• _Data records_:
☆ ☆ ☆ ☆ ☆

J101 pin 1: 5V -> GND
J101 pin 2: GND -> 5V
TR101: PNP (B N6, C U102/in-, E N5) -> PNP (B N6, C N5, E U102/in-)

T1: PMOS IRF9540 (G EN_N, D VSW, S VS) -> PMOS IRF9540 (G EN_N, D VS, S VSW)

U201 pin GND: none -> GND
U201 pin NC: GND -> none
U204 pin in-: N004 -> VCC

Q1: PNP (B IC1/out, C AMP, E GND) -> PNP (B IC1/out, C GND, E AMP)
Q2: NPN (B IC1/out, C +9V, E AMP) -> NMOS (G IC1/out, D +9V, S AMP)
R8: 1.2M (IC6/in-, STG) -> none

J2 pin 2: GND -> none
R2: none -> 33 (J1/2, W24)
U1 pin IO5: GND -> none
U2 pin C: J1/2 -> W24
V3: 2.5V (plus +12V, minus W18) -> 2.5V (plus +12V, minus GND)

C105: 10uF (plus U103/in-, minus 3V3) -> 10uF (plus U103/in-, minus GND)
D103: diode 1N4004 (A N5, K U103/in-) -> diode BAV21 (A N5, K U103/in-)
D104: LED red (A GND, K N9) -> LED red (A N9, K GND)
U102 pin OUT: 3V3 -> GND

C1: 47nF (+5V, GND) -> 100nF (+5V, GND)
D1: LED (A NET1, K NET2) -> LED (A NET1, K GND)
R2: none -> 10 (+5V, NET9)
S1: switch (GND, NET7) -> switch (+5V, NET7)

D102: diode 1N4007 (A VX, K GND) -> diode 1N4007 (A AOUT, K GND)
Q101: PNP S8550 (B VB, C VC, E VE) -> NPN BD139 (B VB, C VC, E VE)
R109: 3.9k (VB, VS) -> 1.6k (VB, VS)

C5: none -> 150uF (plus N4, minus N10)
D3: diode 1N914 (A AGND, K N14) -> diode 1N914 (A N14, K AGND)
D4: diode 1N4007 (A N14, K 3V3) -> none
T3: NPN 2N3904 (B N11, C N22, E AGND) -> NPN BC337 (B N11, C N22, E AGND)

☆ ☆ ☆ ☆ ☆

• _Work instructions_: The answer must be an exact copy of every record above.

• _Answer below_:
J101 pin 1: 5V -> GND
J101 pin 2: GND -> 5V
TR101: PNP (B N6, C U102/in-, E N5) -> PNP (B N6, C N5, E U102/in-)

T1: PMOS IRF9540 (G EN_N, D VSW, S VS) -> PMOS IRF9540 (G EN_N, D VS, S VSW)

U201 pin GND: none -> GND
U201 pin NC: GND -> none
U204 pin in-: N004 -> VCC

Q1: PNP (B IC1/out, C AMP, E GND) -> PNP (B IC1/out, C GND, E AMP)
Q2: NPN (B IC1/out, C +9V, E AMP) -> NMOS (G IC1/out, D +9V, S AMP)
R8: 1.2M (IC6/in-, STG) -> none

J2 pin 2: GND -> none
R2: none -> 33 (J1/2, W24)
U1 pin IO5: GND -> none
U2 pin C: J1/2 -> W24
V3: 2.5V (plus +12V, minus W18) -> 2.5V (plus +12V, minus GND)

C105: 10uF (plus U103/in-, minus 3V3) -> 10uF (plus U103/in-, minus GND)
D103: diode 1N4004 (A N5, K U103/in-) -> diode BAV21 (A N5, K U103/in-)
D104: LED red (A GND, K N9) -> LED red (A N9, K GND)
U102 pin OUT: 3V3 -> GND

C1: 47nF (+5V, GND) -> 100nF (+5V, GND)
D1: LED (A NET1, K NET2) -> LED (A NET1, K GND)
R2: none -> 10 (+5V, NET9)
S1: switch (GND, NET7) -> switch (+5V, NET7)

D102: diode 1N4007 (A VX, K GND) -> diode 1N4007 (A AOUT, K GND)
Q101: PNP S8550 (B VB, C VC, E VE) -> NPN BD139 (B VB, C VC, E VE)
R109: 3.9k (VB, VS) -> 1.6k (VB, VS)

C5: none -> 150uF (plus N4, minus N10)
D3: diode 1N914 (A AGND, K N14) -> diode 1N914 (A N14, K AGND)
D4: diode 1N4007 (A N14, K 3V3) -> none
T3: NPN 2N3904 (B N11, C N22, E AGND) -> NPN BC337 (B N11, C N22, E AGND)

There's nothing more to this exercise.